Instructions to follow
Copy out each line of the listing below that contains the word "AGND".

Information supplied
________________________

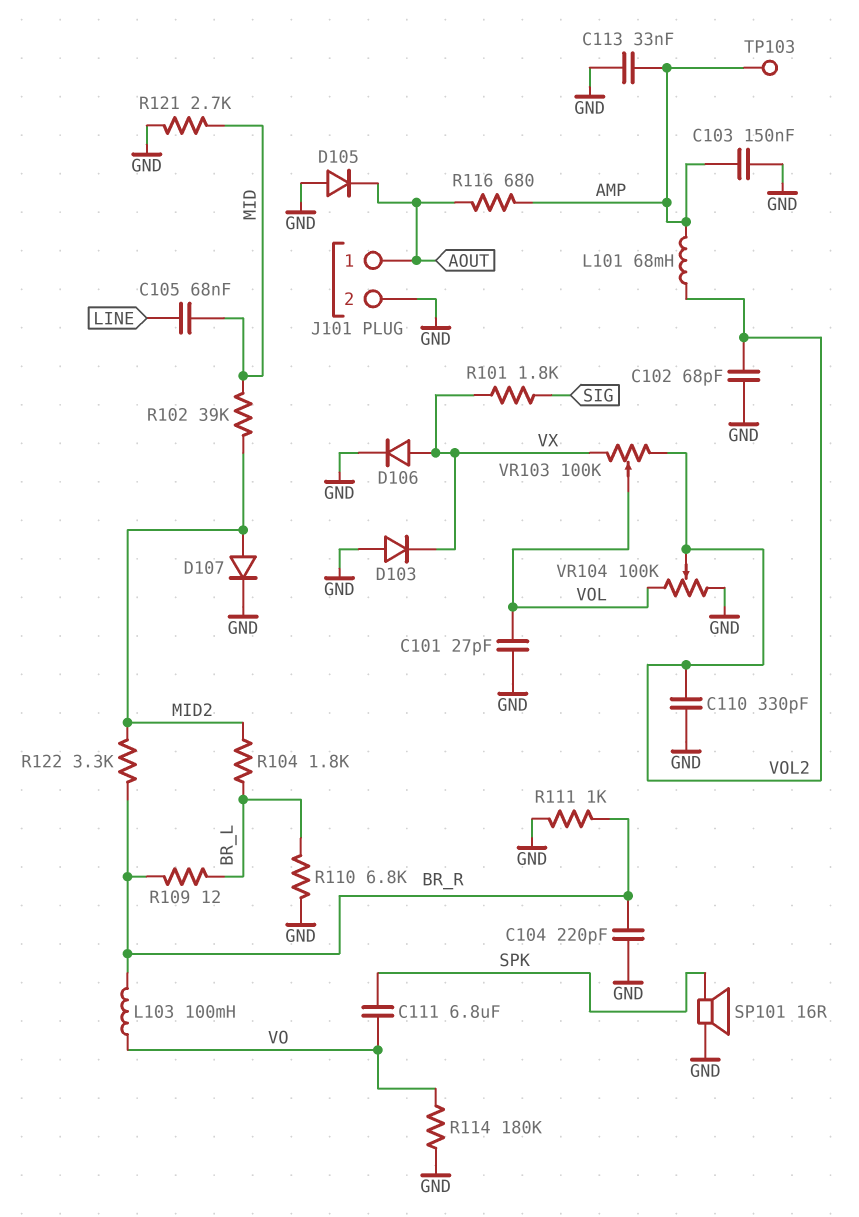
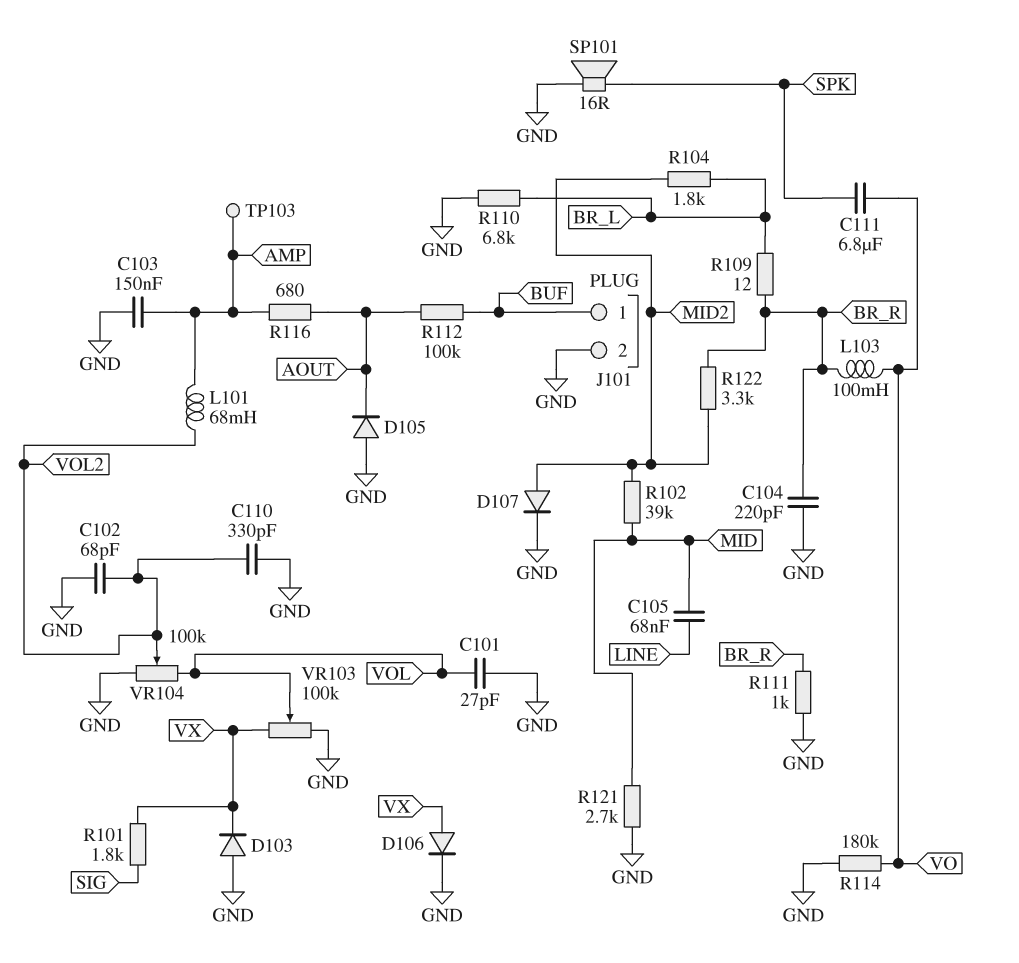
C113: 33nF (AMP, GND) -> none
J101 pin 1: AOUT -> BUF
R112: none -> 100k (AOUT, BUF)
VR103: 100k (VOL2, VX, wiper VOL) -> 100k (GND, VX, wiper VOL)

________________________

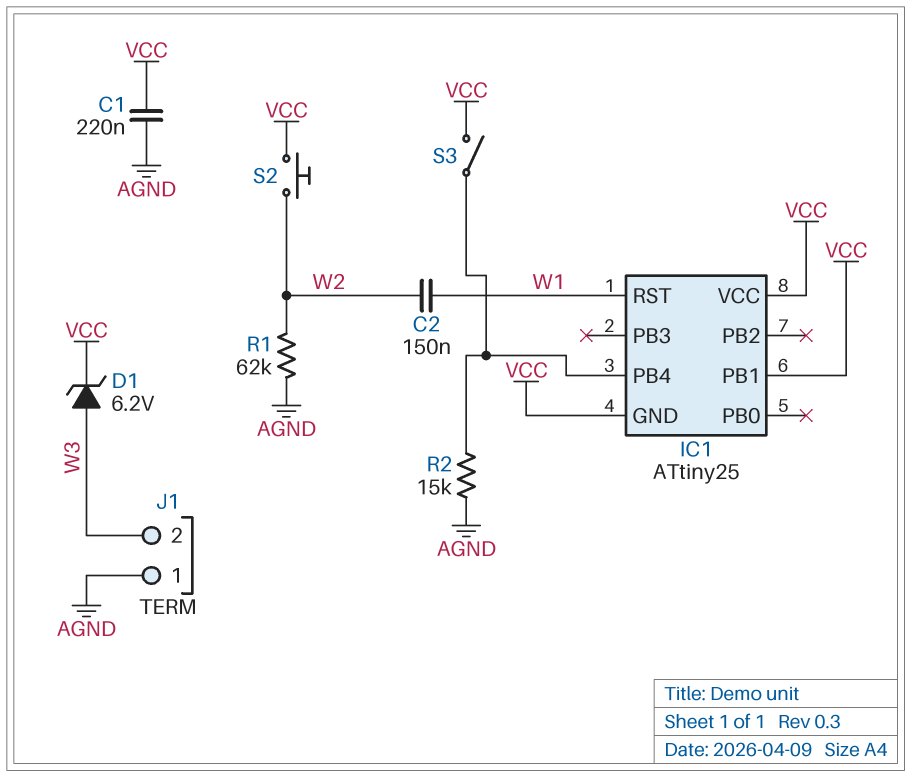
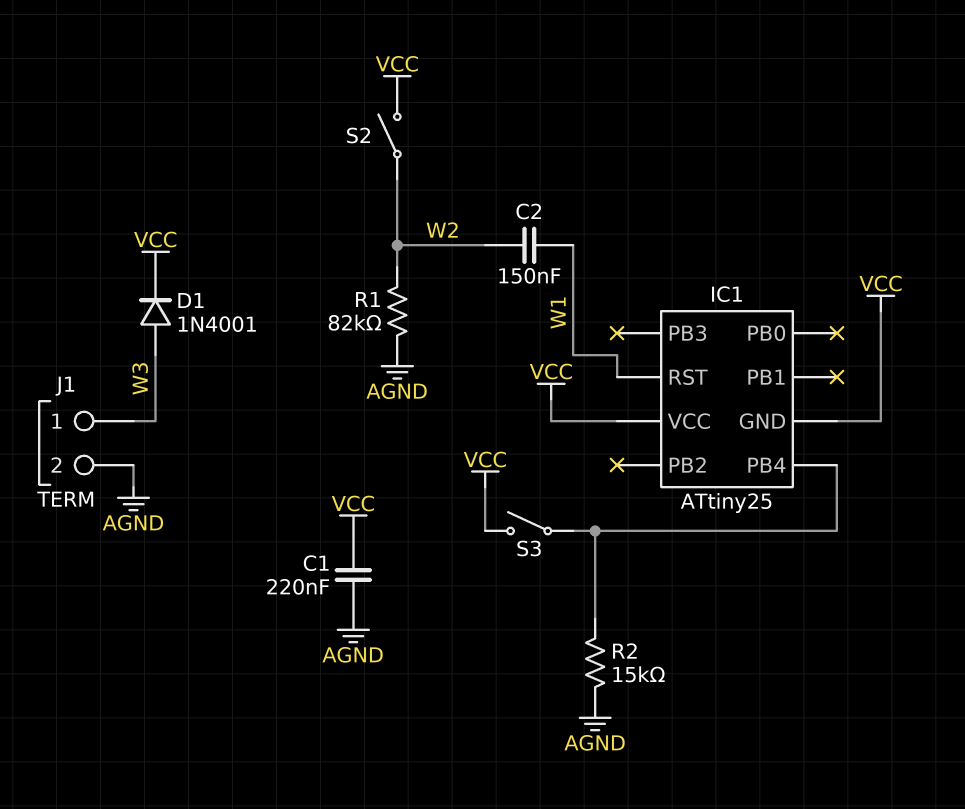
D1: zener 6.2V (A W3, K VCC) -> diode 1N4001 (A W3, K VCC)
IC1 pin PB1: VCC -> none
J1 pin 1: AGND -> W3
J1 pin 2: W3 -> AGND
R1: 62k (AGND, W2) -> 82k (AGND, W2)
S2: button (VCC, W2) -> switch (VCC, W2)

________________________

Output for this task
J1 pin 1: AGND -> W3
J1 pin 2: W3 -> AGND
R1: 62k (AGND, W2) -> 82k (AGND, W2)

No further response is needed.